Working data:
[Start of section]
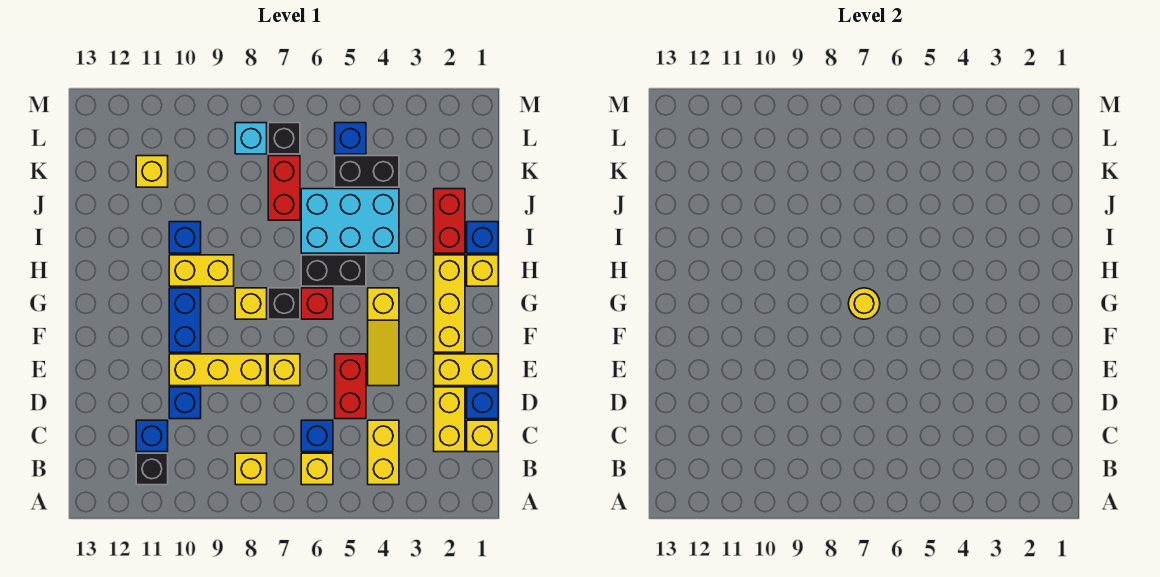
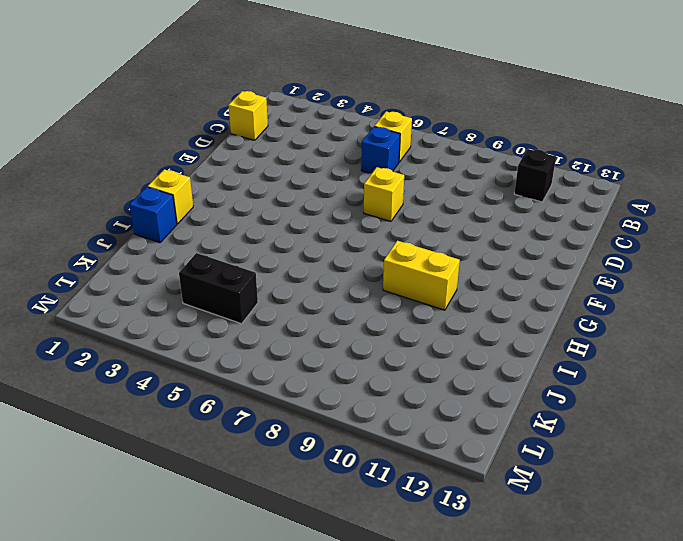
none -> yellow brick B4:C4 level 1
none -> yellow brick B8 level 1
none -> yellow brick C2:D2 level 1
none -> blue brick C11 level 1

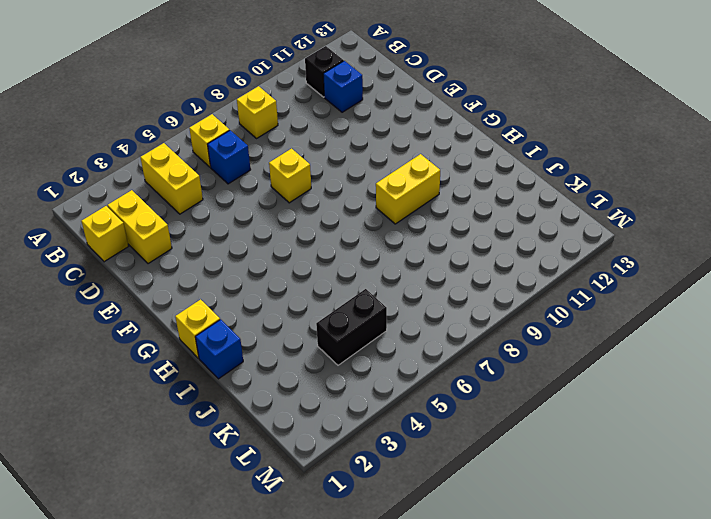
none -> blue brick D1 level 1
none -> red brick D5:E5 level 1
none -> blue brick D10 level 1
none -> yellow brick E1:E2 level 1

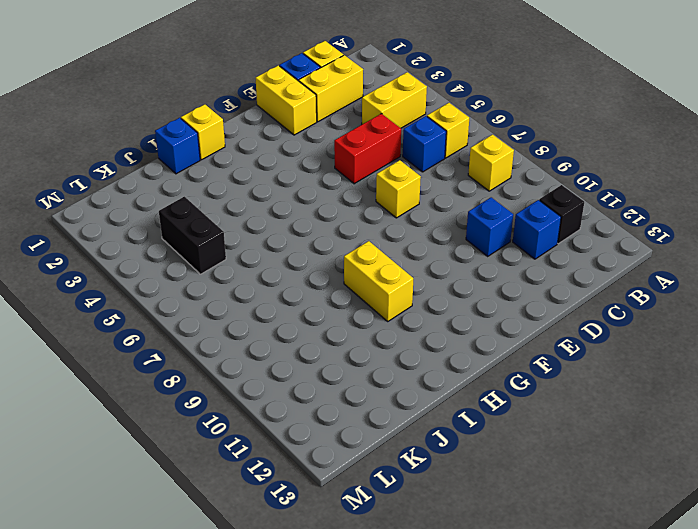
none -> yellow slope E4:G4 level 1 top G
none -> yellow brick E8:E10 level 1
none -> yellow brick F2:H2 level 1
none -> blue brick F10:G10 level 1

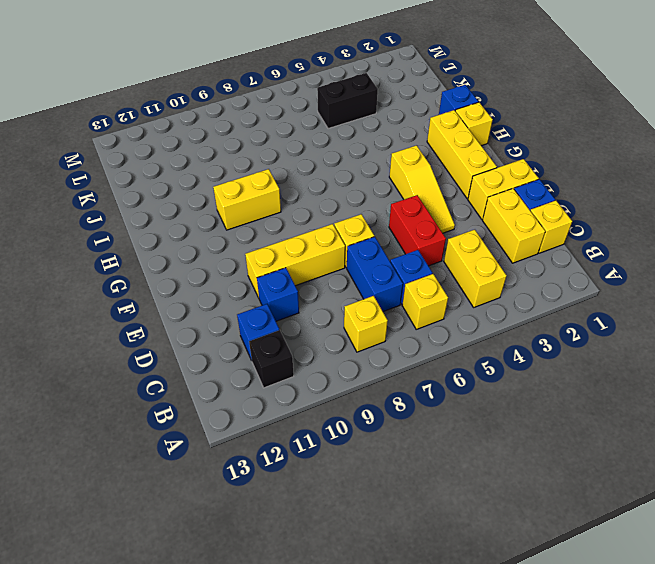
blue brick C7:D7 level 1 -> blue brick F10:G10 level 1
none -> red brick G6 level 1
none -> black brick G7 level 1
none -> yellow brick G8 level 1
none -> black brick H5:H6 level 1

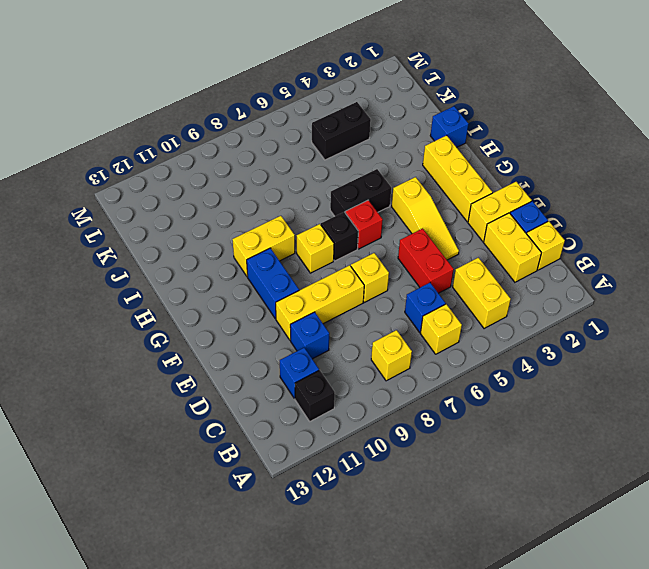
none -> yellow brick H1 level 1
none -> red brick I2:J2 level 1
none -> cyan brick I4:J6 level 1
none -> blue brick I10 level 1

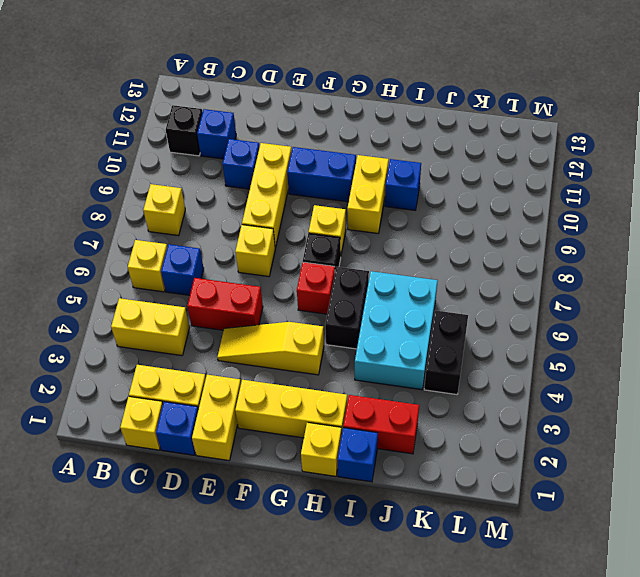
none -> red brick J7:K7 level 1
none -> yellow brick K11 level 1
none -> blue brick L5 level 1
none -> black brick L7 level 1

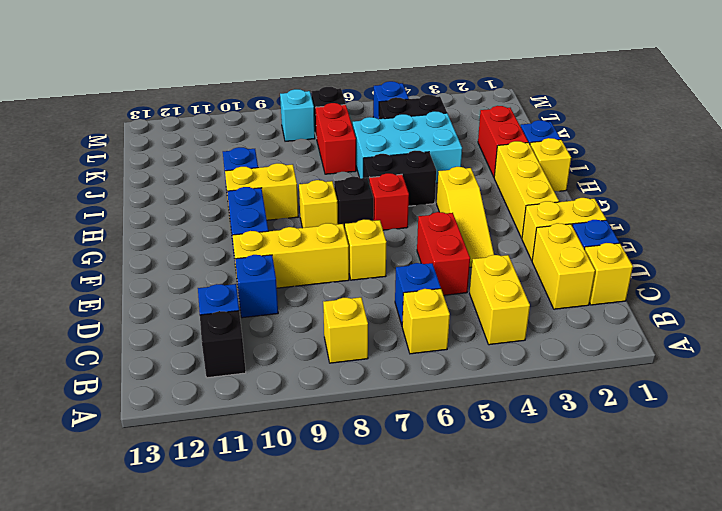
none -> yellow brick K11 level 1
none -> yellow round brick G7 level 2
[End of section]
Assignment: Write out word for word the lines of the listing above from the line with "none -> red brick G6 level 1" to the line with "none -> red brick J7:K7 level 1", taking in both of those lines but no pictures.

Exercise result:
none -> red brick G6 level 1
none -> black brick G7 level 1
none -> yellow brick G8 level 1
none -> black brick H5:H6 level 1

none -> yellow brick H1 level 1
none -> red brick I2:J2 level 1
none -> cyan brick I4:J6 level 1
none -> blue brick I10 level 1

none -> red brick J7:K7 level 1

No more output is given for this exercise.